Assigned task: Repeat nothing but the lines below running from the one containing "camera: 70 degrees left, 15 degrees up" to the one containing "pink goblet [343,204,374,268]". Keep both end lines.

Data for processing: Begin

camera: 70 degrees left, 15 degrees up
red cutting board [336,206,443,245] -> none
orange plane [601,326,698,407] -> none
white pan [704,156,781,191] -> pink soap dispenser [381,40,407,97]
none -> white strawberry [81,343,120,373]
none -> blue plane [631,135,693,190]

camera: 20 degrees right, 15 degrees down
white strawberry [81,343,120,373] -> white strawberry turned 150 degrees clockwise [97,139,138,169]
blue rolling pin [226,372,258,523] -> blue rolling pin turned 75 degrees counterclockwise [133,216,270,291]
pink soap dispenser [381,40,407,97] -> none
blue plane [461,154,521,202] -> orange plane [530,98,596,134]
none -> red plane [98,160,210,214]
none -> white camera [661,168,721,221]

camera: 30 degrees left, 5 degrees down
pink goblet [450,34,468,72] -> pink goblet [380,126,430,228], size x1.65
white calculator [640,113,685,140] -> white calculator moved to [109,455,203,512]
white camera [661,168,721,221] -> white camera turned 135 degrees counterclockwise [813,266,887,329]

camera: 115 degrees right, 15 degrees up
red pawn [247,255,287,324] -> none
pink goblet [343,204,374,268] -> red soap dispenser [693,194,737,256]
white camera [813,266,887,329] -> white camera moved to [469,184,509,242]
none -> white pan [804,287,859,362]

Data for processing: End
Data for processing: Begin

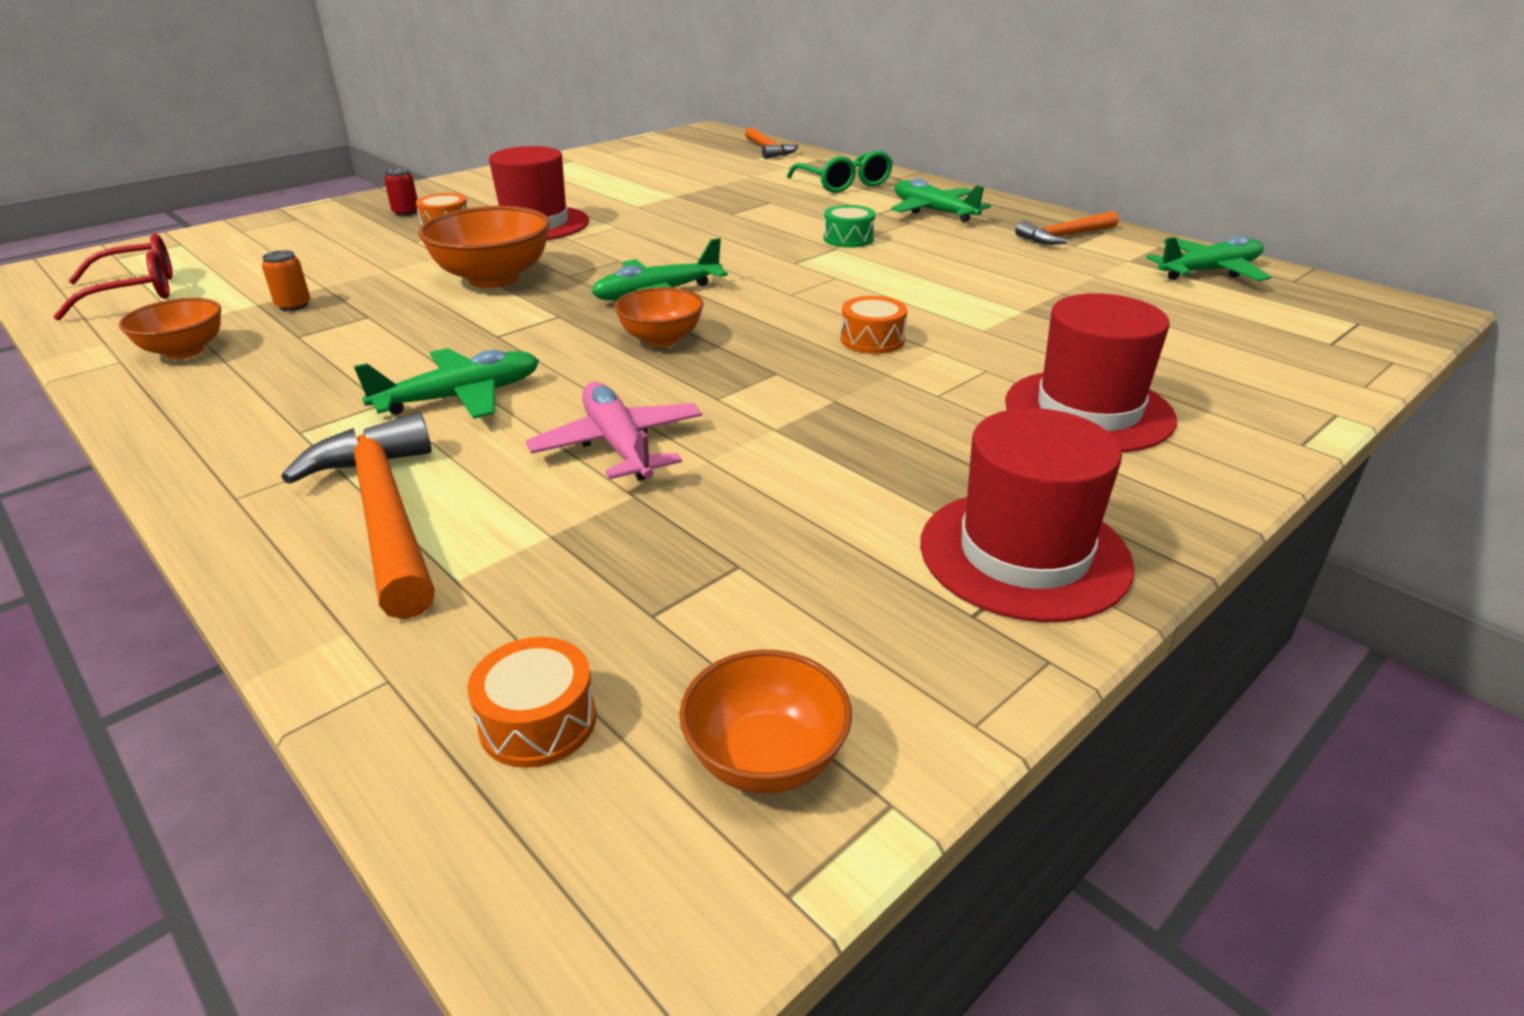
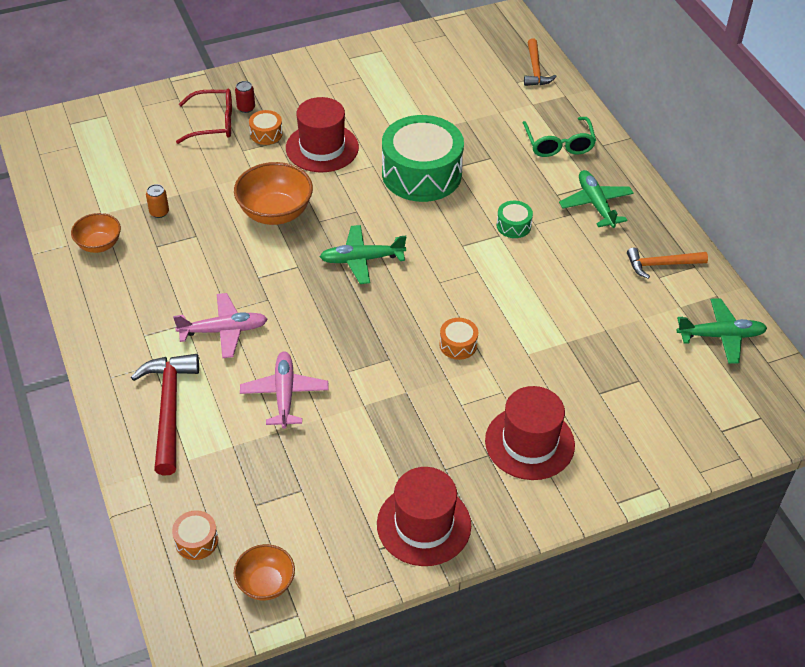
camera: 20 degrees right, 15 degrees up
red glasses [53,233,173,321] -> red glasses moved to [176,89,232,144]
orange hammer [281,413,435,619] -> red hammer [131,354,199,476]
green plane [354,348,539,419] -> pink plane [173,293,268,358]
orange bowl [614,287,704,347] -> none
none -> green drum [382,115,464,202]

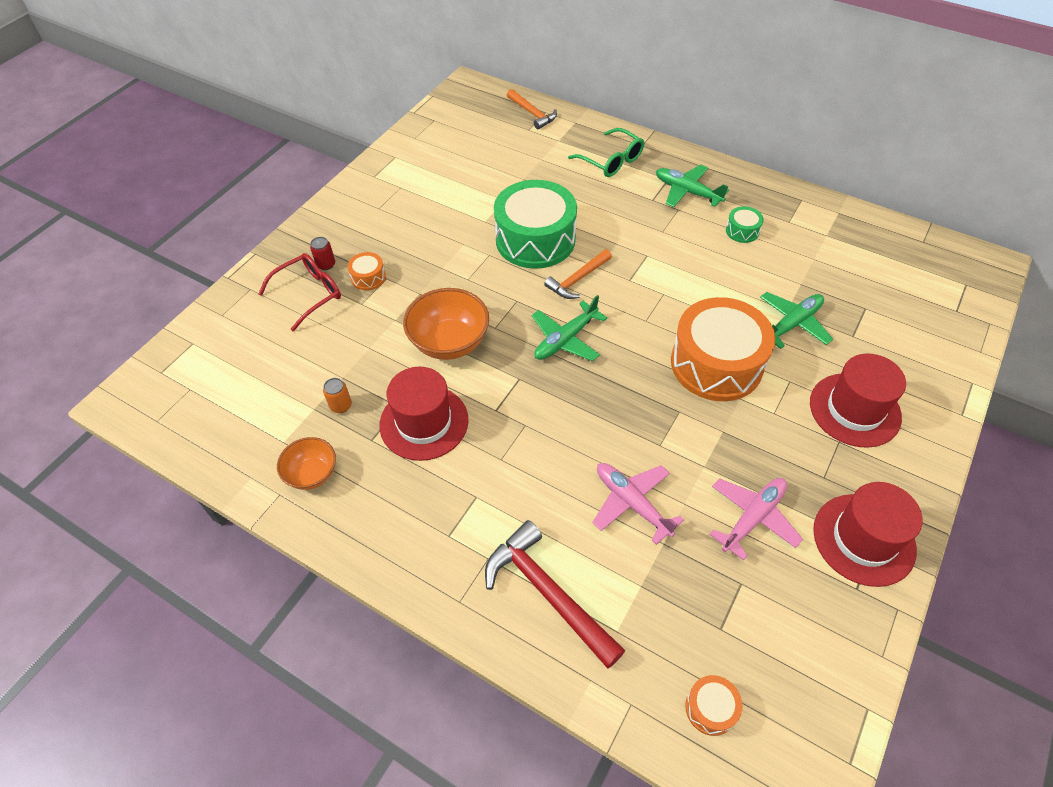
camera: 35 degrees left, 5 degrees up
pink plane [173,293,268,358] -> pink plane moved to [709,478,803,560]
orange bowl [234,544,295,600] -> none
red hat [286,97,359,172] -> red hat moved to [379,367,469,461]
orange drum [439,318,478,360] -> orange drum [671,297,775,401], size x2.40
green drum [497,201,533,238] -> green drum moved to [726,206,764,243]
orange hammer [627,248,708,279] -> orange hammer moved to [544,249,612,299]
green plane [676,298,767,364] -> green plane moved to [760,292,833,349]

Data for processing: End

Answer to this exercise:
camera: 70 degrees left, 15 degrees up
red cutting board [336,206,443,245] -> none
orange plane [601,326,698,407] -> none
white pan [704,156,781,191] -> pink soap dispenser [381,40,407,97]
none -> white strawberry [81,343,120,373]
none -> blue plane [631,135,693,190]

camera: 20 degrees right, 15 degrees down
white strawberry [81,343,120,373] -> white strawberry turned 150 degrees clockwise [97,139,138,169]
blue rolling pin [226,372,258,523] -> blue rolling pin turned 75 degrees counterclockwise [133,216,270,291]
pink soap dispenser [381,40,407,97] -> none
blue plane [461,154,521,202] -> orange plane [530,98,596,134]
none -> red plane [98,160,210,214]
none -> white camera [661,168,721,221]

camera: 30 degrees left, 5 degrees down
pink goblet [450,34,468,72] -> pink goblet [380,126,430,228], size x1.65
white calculator [640,113,685,140] -> white calculator moved to [109,455,203,512]
white camera [661,168,721,221] -> white camera turned 135 degrees counterclockwise [813,266,887,329]

camera: 115 degrees right, 15 degrees up
red pawn [247,255,287,324] -> none
pink goblet [343,204,374,268] -> red soap dispenser [693,194,737,256]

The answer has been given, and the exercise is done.